> **WHAT YOU WILL DO**:
Could you return the full listing below exactly as it appears?

> **AVAILABLE DATA**:

.....

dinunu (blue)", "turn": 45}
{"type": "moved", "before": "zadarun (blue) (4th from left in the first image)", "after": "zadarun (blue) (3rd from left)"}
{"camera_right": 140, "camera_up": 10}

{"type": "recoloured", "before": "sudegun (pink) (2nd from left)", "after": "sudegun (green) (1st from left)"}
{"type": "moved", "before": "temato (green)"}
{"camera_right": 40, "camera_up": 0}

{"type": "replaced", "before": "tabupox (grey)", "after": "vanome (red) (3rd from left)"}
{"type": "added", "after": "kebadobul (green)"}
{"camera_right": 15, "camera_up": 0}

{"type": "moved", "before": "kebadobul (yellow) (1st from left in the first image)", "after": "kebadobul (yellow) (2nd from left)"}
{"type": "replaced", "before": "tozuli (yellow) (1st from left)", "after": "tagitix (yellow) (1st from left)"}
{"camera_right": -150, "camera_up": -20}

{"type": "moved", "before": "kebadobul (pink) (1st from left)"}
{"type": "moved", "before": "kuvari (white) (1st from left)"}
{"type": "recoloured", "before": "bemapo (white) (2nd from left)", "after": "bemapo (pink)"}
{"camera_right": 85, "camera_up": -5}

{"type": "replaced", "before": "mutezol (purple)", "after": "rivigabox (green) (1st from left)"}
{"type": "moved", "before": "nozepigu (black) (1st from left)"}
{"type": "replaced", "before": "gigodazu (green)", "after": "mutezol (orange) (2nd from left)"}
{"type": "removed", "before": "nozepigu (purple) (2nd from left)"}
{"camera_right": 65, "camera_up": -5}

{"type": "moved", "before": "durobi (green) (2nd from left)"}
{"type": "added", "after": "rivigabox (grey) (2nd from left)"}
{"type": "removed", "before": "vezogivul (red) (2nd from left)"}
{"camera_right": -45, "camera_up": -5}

.....

> **RESULT FOR THIS TASK**:
dinunu (blue)", "turn": 45}
{"type": "moved", "before": "zadarun (blue) (4th from left in the first image)", "after": "zadarun (blue) (3rd from left)"}
{"camera_right": 140, "camera_up": 10}

{"type": "recoloured", "before": "sudegun (pink) (2nd from left)", "after": "sudegun (green) (1st from left)"}
{"type": "moved", "before": "temato (green)"}
{"camera_right": 40, "camera_up": 0}

{"type": "replaced", "before": "tabupox (grey)", "after": "vanome (red) (3rd from left)"}
{"type": "added", "after": "kebadobul (green)"}
{"camera_right": 15, "camera_up": 0}

{"type": "moved", "before": "kebadobul (yellow) (1st from left in the first image)", "after": "kebadobul (yellow) (2nd from left)"}
{"type": "replaced", "before": "tozuli (yellow) (1st from left)", "after": "tagitix (yellow) (1st from left)"}
{"camera_right": -150, "camera_up": -20}

{"type": "moved", "before": "kebadobul (pink) (1st from left)"}
{"type": "moved", "before": "kuvari (white) (1st from left)"}
{"type": "recoloured", "before": "bemapo (white) (2nd from left)", "after": "bemapo (pink)"}
{"camera_right": 85, "camera_up": -5}

{"type": "replaced", "before": "mutezol (purple)", "after": "rivigabox (green) (1st from left)"}
{"type": "moved", "before": "nozepigu (black) (1st from left)"}
{"type": "replaced", "before": "gigodazu (green)", "after": "mutezol (orange) (2nd from left)"}
{"type": "removed", "before": "nozepigu (purple) (2nd from left)"}
{"camera_right": 65, "camera_up": -5}

{"type": "moved", "before": "durobi (green) (2nd from left)"}
{"type": "added", "after": "rivigabox (grey) (2nd from left)"}
{"type": "removed", "before": "vezogivul (red) (2nd from left)"}
{"camera_right": -45, "camera_up": -5}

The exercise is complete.